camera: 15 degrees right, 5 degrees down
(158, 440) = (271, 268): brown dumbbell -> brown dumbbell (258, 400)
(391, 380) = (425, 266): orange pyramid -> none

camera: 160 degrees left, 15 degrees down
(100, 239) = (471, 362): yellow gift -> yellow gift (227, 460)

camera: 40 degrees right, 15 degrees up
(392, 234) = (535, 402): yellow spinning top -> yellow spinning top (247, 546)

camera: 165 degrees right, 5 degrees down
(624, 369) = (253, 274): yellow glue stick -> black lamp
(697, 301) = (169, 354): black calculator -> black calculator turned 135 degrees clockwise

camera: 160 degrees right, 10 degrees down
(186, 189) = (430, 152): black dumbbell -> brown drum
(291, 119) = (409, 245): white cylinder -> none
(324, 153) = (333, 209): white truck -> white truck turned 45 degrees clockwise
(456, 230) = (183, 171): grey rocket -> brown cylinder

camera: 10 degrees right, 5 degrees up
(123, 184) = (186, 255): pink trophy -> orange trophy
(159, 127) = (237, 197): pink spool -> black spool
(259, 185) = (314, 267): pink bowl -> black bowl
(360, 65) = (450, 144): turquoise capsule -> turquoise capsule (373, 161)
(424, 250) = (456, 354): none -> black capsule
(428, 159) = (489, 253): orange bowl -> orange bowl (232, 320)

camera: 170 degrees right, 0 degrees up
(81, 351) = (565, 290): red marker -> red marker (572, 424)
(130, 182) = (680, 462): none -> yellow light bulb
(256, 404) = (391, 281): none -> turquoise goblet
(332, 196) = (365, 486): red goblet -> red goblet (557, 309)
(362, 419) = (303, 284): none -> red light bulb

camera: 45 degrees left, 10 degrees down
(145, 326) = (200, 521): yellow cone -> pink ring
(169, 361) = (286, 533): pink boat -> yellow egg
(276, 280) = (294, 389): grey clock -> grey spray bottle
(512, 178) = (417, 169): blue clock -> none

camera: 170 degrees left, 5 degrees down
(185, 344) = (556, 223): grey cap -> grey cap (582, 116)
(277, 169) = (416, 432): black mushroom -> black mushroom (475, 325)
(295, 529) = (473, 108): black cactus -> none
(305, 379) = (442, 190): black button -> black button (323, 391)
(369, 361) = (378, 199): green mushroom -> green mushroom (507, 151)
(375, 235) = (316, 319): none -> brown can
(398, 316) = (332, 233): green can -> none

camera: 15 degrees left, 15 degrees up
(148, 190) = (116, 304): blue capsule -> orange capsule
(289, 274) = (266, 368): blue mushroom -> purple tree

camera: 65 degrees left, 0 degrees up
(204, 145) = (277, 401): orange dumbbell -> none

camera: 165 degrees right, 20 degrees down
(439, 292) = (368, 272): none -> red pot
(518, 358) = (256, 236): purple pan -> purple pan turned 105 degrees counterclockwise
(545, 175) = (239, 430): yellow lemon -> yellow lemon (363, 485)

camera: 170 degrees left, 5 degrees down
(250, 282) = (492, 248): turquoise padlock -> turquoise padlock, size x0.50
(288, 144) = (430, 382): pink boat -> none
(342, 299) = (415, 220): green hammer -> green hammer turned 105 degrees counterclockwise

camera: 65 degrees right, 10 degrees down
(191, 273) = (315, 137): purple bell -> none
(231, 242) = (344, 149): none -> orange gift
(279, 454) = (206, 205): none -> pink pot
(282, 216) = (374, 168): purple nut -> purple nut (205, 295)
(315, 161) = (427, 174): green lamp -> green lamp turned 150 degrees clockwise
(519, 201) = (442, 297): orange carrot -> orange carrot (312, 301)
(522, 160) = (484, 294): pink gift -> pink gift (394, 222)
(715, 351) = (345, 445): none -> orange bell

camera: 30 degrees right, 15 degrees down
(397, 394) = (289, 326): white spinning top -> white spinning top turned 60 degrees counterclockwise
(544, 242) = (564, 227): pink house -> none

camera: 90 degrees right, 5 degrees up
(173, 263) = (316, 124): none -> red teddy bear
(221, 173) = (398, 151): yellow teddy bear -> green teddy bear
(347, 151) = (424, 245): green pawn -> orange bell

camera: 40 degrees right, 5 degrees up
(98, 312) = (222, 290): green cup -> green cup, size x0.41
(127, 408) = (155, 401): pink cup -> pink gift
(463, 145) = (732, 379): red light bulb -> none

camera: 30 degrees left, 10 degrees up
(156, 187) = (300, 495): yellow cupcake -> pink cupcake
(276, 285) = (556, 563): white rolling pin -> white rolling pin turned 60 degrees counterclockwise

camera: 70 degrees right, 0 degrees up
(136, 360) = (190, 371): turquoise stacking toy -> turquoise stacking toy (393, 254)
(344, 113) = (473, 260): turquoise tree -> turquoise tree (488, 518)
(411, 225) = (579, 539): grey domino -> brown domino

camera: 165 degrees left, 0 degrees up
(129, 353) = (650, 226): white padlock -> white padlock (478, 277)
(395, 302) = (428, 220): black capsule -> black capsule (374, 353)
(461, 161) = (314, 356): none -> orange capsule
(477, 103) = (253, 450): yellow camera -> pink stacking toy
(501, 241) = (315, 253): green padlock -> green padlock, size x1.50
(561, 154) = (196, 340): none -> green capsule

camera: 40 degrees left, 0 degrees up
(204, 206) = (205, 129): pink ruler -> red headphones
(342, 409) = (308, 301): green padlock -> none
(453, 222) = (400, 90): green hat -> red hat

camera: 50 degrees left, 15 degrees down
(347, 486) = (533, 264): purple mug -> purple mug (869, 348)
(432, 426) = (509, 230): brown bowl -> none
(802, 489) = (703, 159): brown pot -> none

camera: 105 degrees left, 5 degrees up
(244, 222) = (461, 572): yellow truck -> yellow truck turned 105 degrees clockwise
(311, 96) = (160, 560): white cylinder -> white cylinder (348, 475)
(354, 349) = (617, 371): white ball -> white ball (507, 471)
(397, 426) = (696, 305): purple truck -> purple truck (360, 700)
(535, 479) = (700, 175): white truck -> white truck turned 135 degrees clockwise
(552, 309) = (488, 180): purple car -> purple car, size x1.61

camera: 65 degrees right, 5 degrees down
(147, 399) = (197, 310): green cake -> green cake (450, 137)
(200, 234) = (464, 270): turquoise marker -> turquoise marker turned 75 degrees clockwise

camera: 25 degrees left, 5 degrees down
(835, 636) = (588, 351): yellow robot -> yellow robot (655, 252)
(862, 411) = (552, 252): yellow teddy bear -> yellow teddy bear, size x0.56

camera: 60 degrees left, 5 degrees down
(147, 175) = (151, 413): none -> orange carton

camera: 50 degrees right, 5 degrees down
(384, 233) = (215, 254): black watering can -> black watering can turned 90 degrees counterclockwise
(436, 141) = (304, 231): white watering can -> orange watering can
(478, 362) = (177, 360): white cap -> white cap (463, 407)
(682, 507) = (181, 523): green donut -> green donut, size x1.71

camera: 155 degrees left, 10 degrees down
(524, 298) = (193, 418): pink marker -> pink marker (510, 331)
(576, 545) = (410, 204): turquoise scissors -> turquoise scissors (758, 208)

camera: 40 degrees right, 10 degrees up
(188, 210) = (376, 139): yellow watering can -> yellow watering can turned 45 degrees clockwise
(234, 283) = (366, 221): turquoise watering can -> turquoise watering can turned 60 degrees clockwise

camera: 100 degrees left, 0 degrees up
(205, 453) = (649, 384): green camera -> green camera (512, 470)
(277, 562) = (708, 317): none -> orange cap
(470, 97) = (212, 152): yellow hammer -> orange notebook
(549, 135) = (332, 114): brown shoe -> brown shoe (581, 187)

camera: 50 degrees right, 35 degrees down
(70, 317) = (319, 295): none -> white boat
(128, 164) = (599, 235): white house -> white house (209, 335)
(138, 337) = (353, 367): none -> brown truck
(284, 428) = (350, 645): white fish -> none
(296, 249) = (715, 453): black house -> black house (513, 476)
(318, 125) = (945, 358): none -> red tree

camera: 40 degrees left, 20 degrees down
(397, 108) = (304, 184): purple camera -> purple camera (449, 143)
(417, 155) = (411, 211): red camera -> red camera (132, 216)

-- -- --

• [Task prompt] Within the data above, the lines from the one with "camera: 30 degrees right, 15 degrees down" to the one with "camera: 165 degrees left, 0 degrees up" must be repeated exactly; no other line belongs in the answer.

• [Answer box]
camera: 30 degrees right, 15 degrees down
(397, 394) = (289, 326): white spinning top -> white spinning top turned 60 degrees counterclockwise
(544, 242) = (564, 227): pink house -> none

camera: 90 degrees right, 5 degrees up
(173, 263) = (316, 124): none -> red teddy bear
(221, 173) = (398, 151): yellow teddy bear -> green teddy bear
(347, 151) = (424, 245): green pawn -> orange bell

camera: 40 degrees right, 5 degrees up
(98, 312) = (222, 290): green cup -> green cup, size x0.41
(127, 408) = (155, 401): pink cup -> pink gift
(463, 145) = (732, 379): red light bulb -> none

camera: 30 degrees left, 10 degrees up
(156, 187) = (300, 495): yellow cupcake -> pink cupcake
(276, 285) = (556, 563): white rolling pin -> white rolling pin turned 60 degrees counterclockwise

camera: 70 degrees right, 0 degrees up
(136, 360) = (190, 371): turquoise stacking toy -> turquoise stacking toy (393, 254)
(344, 113) = (473, 260): turquoise tree -> turquoise tree (488, 518)
(411, 225) = (579, 539): grey domino -> brown domino

camera: 165 degrees left, 0 degrees up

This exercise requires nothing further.